** What to produce **
Each line below must be reproduced exactly as it stands. Pictures stay out of the copy.

** Available records **
-*-
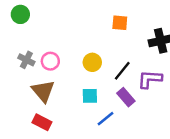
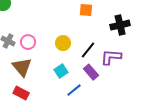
cyan square: (90, 96) -> (61, 71), turned -32

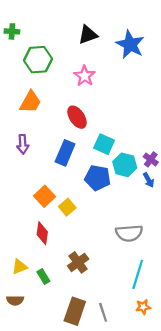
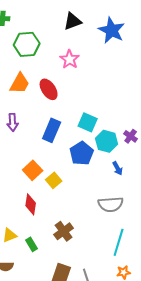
red ellipse: (77, 117) -> (49, 89), moved
blue pentagon: (98, 178) -> (82, 153), turned 30
blue arrow: (149, 180) -> (118, 168), moved

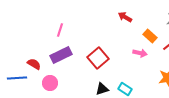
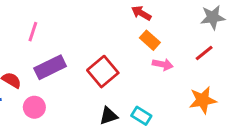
pink line: (60, 30) -> (33, 32), moved
orange rectangle: (150, 36) -> (150, 40), moved

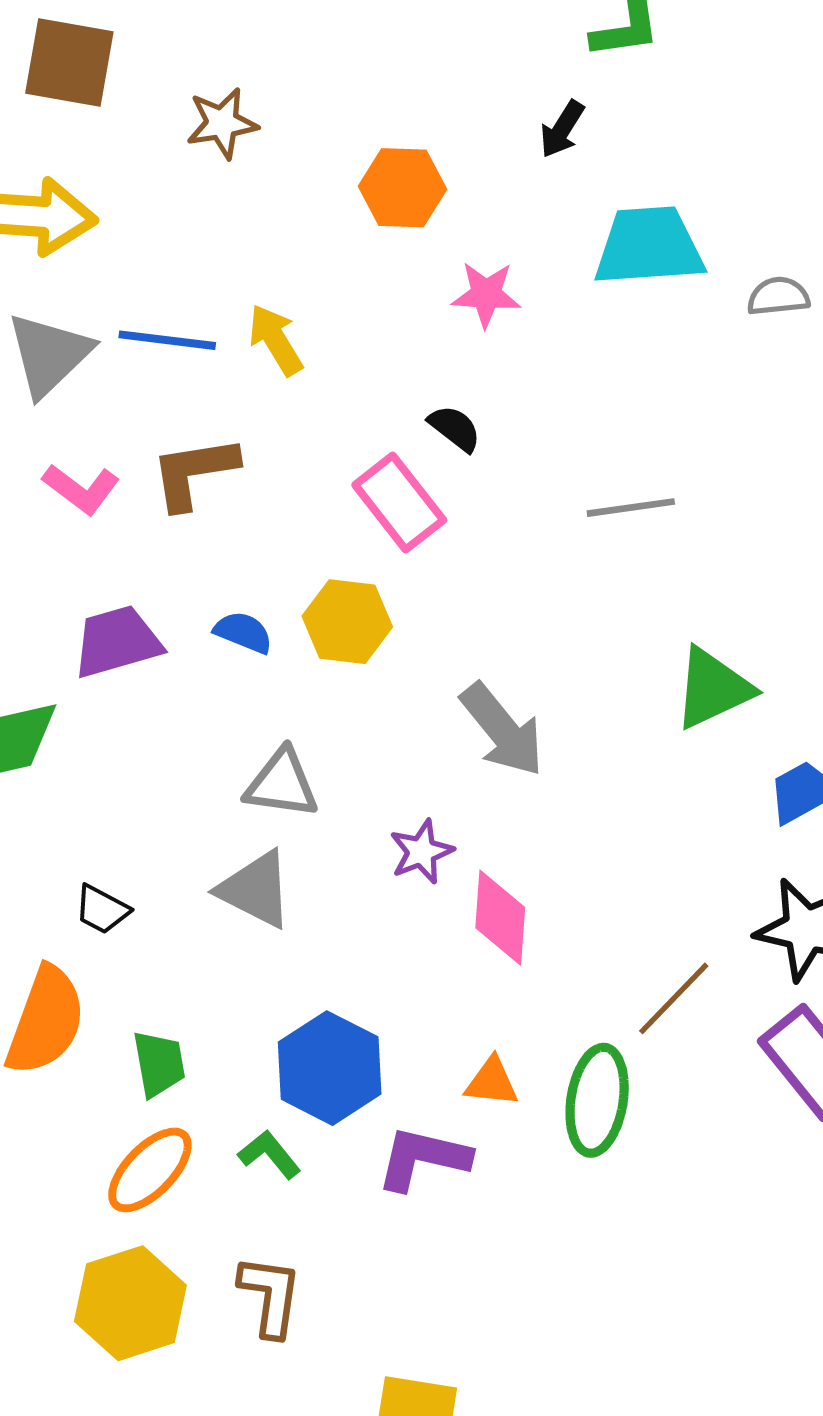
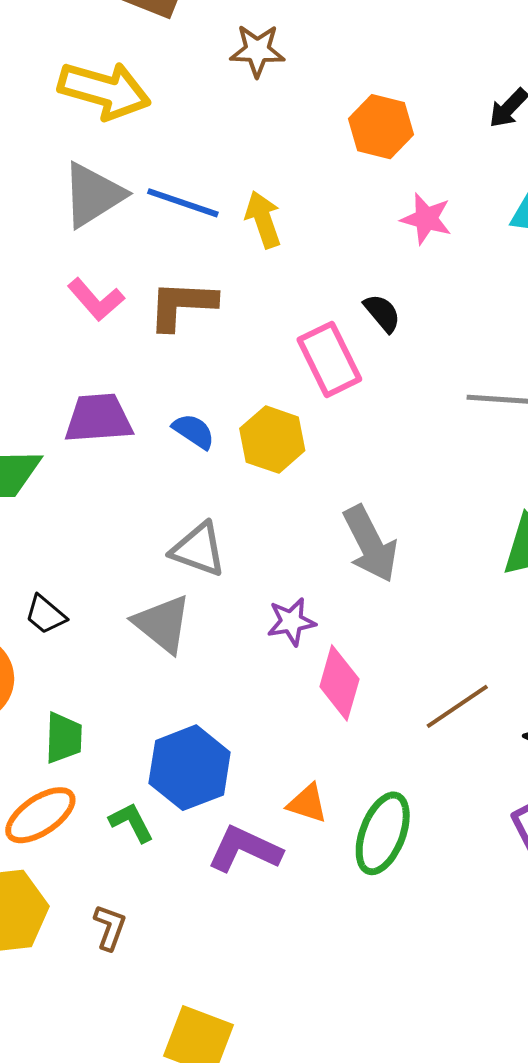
brown line: (674, 998) -> (457, 706), moved
brown L-shape: (270, 1296) -> (110, 927), size x0.7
-*-
** Answer space **
cyan square: (90, 96) -> (61, 71), turned -32

red ellipse: (77, 117) -> (49, 89), moved
blue pentagon: (98, 178) -> (82, 153), turned 30
blue arrow: (149, 180) -> (118, 168), moved

pink line: (60, 30) -> (33, 32), moved
orange rectangle: (150, 36) -> (150, 40), moved

brown line: (674, 998) -> (457, 706), moved
brown L-shape: (270, 1296) -> (110, 927), size x0.7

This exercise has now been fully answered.